**Your goal**
Could you give back every entry below exactly, with the pictures dropped?

(Records from a data collection)
------------------------------------------------------------------------

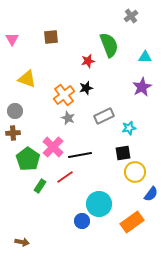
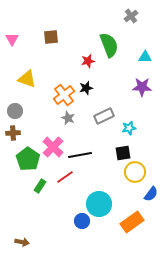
purple star: rotated 30 degrees clockwise
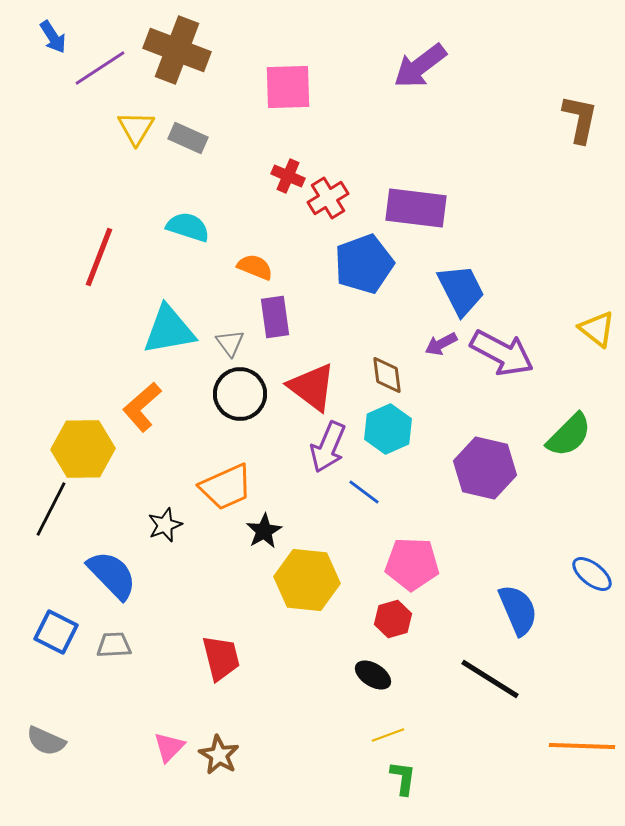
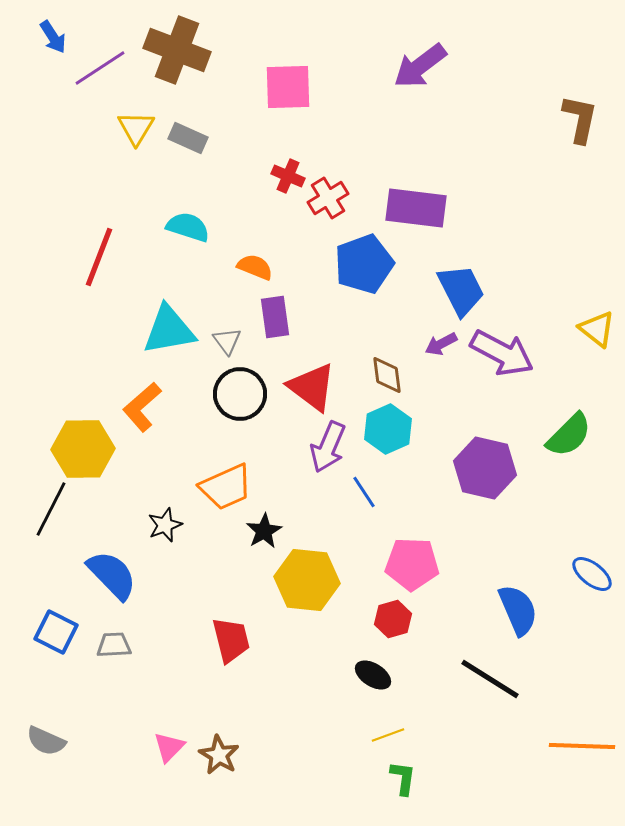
gray triangle at (230, 343): moved 3 px left, 2 px up
blue line at (364, 492): rotated 20 degrees clockwise
red trapezoid at (221, 658): moved 10 px right, 18 px up
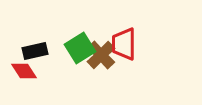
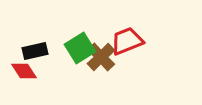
red trapezoid: moved 3 px right, 3 px up; rotated 68 degrees clockwise
brown cross: moved 2 px down
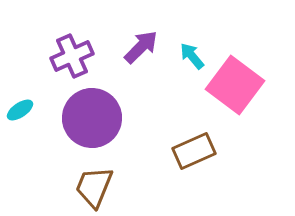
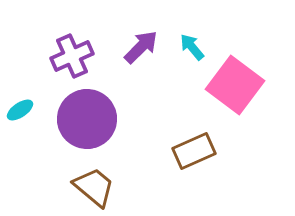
cyan arrow: moved 9 px up
purple circle: moved 5 px left, 1 px down
brown trapezoid: rotated 108 degrees clockwise
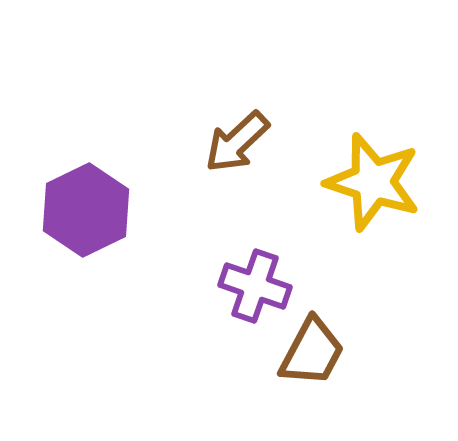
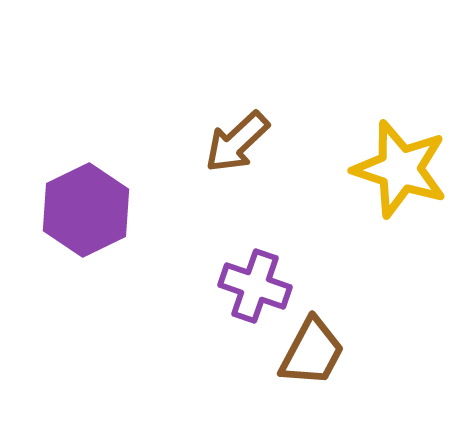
yellow star: moved 27 px right, 13 px up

------------------------------------------------------------------------

**Output for this exercise**
purple star: rotated 30 degrees clockwise
gray triangle at (230, 343): moved 3 px left, 2 px up
blue line at (364, 492): rotated 20 degrees clockwise
red trapezoid at (221, 658): moved 10 px right, 18 px up
red trapezoid: moved 3 px right, 3 px up; rotated 68 degrees clockwise
brown cross: moved 2 px down
cyan arrow: moved 9 px up
purple circle: moved 5 px left, 1 px down
brown trapezoid: rotated 108 degrees clockwise
yellow star: moved 27 px right, 13 px up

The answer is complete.